GIVEN INFORMATION below:

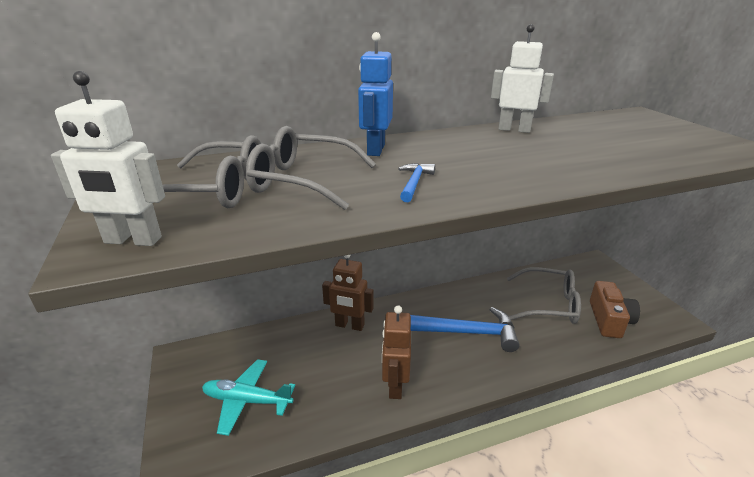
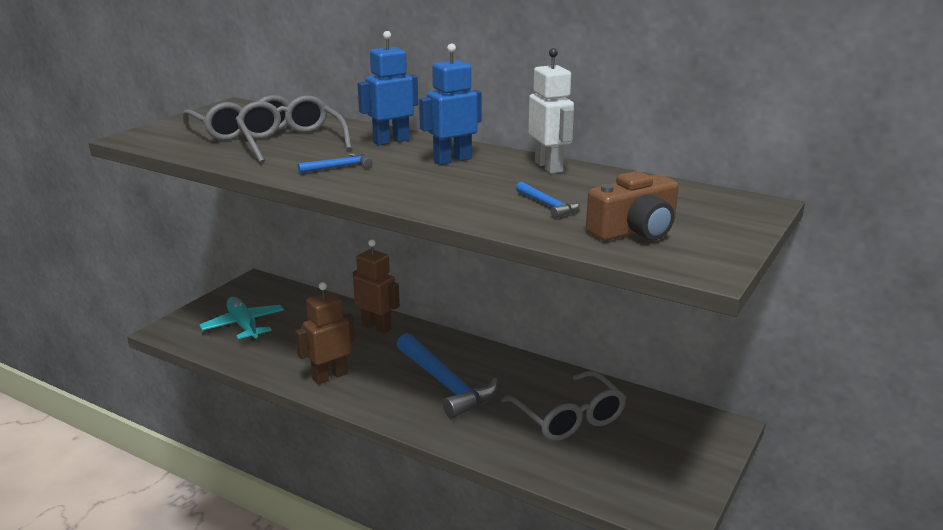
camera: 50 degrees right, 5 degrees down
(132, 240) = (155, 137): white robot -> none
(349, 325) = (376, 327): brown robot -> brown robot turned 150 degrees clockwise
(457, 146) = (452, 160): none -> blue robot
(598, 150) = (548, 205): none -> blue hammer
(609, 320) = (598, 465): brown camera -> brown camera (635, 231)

End of GIVEN INFORMATION.
GIVEN INFORMATION below:

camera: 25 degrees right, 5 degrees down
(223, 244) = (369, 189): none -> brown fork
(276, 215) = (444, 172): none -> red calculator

End of GIVEN INFORMATION.
GIVEN INFORMATION below:

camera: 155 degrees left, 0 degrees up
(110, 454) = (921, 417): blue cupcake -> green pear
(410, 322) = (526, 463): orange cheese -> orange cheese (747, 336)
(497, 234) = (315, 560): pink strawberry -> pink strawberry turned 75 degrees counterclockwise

End of GIVEN INFORMATION.

* _TASK OBJECTIVE_:
Among the lines of the listing above, count those that include "turned" and give only the total.

* _ANSWER SPACE_:
2